WHAT IS ASKED: Extract from the listing below every line that contains the string "Find", and copy each one unchanged.

Records drawn from a data source:
============

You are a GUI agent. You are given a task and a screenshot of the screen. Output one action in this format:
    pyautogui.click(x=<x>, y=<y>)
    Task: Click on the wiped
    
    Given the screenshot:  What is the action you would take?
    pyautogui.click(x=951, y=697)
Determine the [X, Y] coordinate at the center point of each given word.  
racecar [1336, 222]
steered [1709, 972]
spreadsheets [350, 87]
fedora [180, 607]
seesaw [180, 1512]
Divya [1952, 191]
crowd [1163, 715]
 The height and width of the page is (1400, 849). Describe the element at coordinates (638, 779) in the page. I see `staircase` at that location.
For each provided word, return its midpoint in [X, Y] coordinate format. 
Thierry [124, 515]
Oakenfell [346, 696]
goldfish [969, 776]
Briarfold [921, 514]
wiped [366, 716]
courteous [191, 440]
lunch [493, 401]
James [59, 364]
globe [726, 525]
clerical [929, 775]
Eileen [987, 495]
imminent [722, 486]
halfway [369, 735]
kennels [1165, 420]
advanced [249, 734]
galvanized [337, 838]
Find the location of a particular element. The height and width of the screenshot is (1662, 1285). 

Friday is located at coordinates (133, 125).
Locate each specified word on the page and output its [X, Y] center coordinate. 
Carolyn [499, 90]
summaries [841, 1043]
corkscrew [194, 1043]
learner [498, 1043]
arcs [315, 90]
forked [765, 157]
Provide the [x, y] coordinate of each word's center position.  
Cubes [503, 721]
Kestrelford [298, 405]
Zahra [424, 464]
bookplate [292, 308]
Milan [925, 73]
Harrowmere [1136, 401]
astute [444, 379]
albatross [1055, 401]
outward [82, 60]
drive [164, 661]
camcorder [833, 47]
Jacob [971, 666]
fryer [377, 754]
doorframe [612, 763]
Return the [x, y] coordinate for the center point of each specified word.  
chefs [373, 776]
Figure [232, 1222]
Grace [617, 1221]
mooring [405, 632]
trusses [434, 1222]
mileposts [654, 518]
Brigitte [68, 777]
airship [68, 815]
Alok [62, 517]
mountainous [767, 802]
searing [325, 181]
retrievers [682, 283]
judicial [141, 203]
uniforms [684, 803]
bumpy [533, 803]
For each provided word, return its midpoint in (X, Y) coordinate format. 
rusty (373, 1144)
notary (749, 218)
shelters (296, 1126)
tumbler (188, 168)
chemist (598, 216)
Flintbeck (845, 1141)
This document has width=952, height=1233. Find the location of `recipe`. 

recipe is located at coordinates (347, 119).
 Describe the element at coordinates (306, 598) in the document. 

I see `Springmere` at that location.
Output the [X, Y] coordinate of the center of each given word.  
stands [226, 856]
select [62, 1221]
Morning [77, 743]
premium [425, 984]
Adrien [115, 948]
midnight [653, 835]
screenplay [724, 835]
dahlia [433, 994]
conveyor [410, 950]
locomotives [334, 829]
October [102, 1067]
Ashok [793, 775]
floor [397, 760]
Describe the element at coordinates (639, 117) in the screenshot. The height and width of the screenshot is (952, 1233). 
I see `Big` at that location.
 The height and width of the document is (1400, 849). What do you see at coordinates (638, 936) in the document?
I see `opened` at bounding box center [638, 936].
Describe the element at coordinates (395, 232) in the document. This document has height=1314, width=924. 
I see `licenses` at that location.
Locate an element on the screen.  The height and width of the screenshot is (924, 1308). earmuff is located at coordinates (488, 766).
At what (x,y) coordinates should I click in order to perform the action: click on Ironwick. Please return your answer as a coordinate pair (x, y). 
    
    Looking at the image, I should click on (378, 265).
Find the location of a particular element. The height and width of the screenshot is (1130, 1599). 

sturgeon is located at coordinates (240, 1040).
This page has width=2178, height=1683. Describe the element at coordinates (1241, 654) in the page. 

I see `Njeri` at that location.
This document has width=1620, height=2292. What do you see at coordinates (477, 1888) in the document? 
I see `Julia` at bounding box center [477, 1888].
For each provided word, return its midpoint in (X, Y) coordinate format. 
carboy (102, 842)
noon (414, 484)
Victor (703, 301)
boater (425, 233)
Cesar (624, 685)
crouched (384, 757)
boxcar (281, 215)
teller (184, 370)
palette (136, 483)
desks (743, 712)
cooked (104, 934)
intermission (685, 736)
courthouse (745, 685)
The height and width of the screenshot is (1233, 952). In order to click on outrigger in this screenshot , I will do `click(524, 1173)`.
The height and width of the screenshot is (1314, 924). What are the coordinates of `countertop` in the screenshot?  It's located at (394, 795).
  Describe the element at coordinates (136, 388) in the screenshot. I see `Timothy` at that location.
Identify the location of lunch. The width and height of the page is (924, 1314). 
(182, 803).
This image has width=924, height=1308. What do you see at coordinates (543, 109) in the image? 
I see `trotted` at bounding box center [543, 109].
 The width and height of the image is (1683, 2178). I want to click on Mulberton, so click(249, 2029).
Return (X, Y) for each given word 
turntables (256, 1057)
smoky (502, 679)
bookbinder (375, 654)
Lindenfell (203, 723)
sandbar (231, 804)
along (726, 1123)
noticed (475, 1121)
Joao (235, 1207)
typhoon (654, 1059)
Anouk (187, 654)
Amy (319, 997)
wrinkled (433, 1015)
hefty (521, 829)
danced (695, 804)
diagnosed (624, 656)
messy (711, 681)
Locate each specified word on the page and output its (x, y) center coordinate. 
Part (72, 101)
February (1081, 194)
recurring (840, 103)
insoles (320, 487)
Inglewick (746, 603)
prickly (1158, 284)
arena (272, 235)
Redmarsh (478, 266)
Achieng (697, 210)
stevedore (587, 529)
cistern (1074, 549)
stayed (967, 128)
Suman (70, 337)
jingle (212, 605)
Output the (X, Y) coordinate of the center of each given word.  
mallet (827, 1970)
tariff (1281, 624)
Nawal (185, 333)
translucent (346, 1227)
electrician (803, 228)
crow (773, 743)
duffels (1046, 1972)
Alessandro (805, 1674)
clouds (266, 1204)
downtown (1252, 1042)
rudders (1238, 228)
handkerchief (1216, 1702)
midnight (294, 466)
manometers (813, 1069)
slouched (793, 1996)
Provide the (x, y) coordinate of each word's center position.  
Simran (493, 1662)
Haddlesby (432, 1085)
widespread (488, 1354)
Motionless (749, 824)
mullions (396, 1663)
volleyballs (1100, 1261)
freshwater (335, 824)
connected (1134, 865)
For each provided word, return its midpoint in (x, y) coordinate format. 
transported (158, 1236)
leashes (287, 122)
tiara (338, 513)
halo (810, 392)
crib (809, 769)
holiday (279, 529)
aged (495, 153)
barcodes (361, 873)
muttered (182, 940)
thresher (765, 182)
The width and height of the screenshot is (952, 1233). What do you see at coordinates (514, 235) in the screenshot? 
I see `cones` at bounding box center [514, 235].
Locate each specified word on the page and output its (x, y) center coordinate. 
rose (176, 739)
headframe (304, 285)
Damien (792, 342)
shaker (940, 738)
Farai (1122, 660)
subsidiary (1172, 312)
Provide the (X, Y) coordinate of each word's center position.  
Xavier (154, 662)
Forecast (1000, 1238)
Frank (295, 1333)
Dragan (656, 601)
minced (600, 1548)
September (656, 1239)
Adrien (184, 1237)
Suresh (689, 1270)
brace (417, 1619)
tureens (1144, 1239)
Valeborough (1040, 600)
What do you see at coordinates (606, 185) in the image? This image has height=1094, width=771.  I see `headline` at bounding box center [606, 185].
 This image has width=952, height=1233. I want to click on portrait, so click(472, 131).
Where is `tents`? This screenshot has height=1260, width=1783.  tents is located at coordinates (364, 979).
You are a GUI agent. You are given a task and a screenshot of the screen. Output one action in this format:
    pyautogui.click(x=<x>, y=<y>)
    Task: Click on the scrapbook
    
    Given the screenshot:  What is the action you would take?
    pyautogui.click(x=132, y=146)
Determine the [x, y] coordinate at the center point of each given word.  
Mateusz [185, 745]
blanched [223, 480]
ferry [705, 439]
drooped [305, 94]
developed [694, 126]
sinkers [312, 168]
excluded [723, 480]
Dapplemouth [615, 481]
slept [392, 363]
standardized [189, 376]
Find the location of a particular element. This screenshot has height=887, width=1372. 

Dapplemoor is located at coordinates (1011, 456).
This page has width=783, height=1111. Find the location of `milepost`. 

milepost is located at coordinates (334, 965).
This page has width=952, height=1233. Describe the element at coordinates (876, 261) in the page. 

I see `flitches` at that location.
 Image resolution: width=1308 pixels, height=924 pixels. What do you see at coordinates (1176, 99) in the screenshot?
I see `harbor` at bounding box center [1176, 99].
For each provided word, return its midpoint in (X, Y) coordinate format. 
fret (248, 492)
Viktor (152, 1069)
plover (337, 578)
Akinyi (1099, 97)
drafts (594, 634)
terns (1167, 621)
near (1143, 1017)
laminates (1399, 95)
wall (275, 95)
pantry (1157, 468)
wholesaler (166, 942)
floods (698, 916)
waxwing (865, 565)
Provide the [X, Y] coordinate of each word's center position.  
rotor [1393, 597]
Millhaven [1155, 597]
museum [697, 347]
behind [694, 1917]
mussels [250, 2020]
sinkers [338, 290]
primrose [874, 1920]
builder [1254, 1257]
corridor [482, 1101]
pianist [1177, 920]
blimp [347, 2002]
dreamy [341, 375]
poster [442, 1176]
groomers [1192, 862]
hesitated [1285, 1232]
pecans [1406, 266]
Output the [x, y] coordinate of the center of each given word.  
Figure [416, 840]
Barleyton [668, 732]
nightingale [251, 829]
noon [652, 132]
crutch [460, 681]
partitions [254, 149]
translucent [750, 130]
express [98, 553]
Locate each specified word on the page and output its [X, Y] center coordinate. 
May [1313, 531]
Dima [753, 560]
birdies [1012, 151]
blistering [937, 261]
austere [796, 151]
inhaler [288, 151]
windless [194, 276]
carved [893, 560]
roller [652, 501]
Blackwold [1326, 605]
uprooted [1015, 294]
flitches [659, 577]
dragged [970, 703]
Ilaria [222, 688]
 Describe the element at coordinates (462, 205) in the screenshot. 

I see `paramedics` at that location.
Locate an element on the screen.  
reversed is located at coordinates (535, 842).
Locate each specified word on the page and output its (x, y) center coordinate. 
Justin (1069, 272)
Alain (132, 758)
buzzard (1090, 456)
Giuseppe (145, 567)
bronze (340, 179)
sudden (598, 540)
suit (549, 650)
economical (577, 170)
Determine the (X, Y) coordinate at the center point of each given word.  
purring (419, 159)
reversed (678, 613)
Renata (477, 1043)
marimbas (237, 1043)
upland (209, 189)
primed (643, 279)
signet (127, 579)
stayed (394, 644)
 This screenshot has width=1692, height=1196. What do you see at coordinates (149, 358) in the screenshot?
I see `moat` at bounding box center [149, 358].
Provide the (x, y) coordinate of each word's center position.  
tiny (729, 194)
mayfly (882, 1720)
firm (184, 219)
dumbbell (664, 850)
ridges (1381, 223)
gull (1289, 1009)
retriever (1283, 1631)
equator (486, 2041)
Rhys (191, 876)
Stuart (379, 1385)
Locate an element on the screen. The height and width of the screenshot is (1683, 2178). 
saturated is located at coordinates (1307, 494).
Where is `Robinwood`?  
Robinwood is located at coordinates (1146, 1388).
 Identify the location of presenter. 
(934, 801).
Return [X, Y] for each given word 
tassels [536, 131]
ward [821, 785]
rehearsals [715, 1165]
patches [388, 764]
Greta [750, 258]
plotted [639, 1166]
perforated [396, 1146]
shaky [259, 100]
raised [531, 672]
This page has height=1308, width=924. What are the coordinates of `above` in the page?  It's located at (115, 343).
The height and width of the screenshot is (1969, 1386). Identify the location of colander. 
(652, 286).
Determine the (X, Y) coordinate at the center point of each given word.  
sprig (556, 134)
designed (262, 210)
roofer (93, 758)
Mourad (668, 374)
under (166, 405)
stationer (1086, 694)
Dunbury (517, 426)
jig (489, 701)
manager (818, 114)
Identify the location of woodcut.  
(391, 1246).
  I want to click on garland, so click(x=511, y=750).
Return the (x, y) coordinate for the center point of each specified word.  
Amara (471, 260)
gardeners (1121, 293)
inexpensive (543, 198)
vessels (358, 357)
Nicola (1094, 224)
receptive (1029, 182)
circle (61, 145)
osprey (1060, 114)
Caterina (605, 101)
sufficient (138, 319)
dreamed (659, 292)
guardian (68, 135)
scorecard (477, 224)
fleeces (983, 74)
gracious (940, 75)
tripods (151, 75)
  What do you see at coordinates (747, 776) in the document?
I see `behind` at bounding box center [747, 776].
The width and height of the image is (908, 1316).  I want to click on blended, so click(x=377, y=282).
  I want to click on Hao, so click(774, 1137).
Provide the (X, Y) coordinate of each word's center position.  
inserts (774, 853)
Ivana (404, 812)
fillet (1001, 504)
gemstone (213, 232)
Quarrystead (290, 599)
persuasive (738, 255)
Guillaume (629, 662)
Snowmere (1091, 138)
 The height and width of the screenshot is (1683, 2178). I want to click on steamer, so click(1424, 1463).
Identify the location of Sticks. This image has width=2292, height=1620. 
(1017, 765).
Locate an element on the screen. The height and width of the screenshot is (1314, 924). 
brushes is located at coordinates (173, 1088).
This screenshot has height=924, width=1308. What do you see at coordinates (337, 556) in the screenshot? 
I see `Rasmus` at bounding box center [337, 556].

============

RESPONSE:
Find the location of a particular element. The height and width of the screenshot is (1662, 1285). 
This document has width=952, height=1233. Find the location of `recipe`. 
Find the location of a particular element. The height and width of the screenshot is (1130, 1599). 
Find the location of a particular element. This screenshot has height=887, width=1372. 
This page has width=783, height=1111. Find the location of `milepost`. 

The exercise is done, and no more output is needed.